> _Task requirements_: An exact transcription of all the data is required, with every image removed.

> _Information provided_:
════════════════════

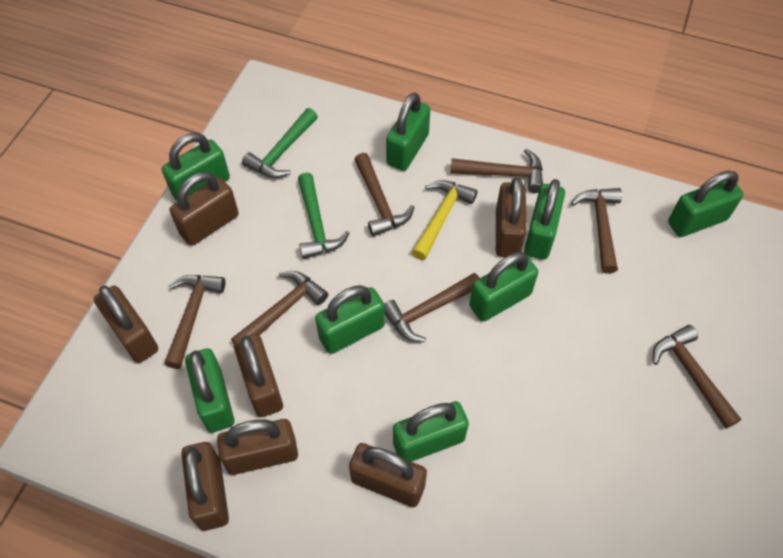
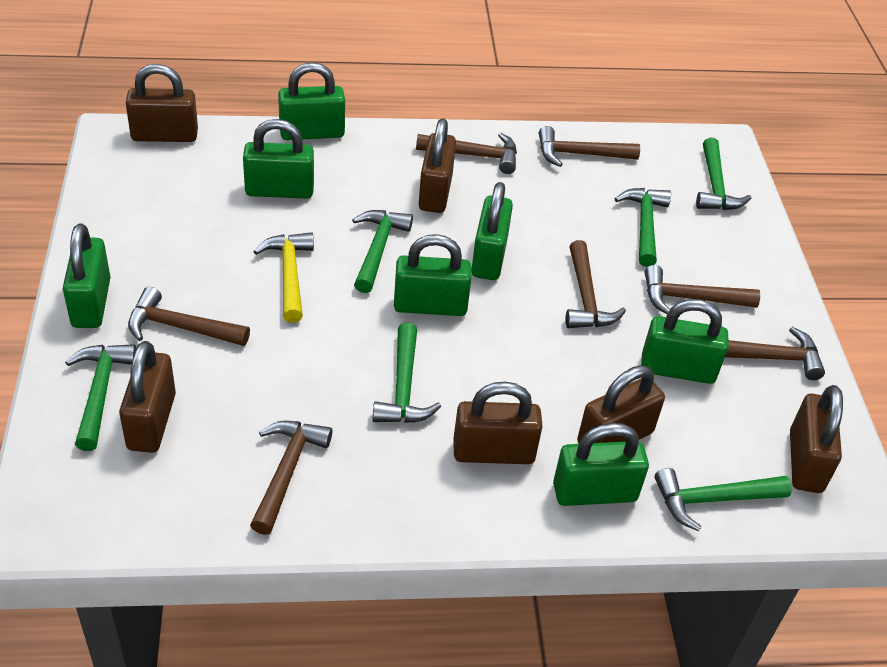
brown padlock: 7 -> 6
green hammer: 2 -> 6
green padlock: 8 -> 7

════════════════════

> _Task solution_:
brown padlock: 7 -> 6
green hammer: 2 -> 6
green padlock: 8 -> 7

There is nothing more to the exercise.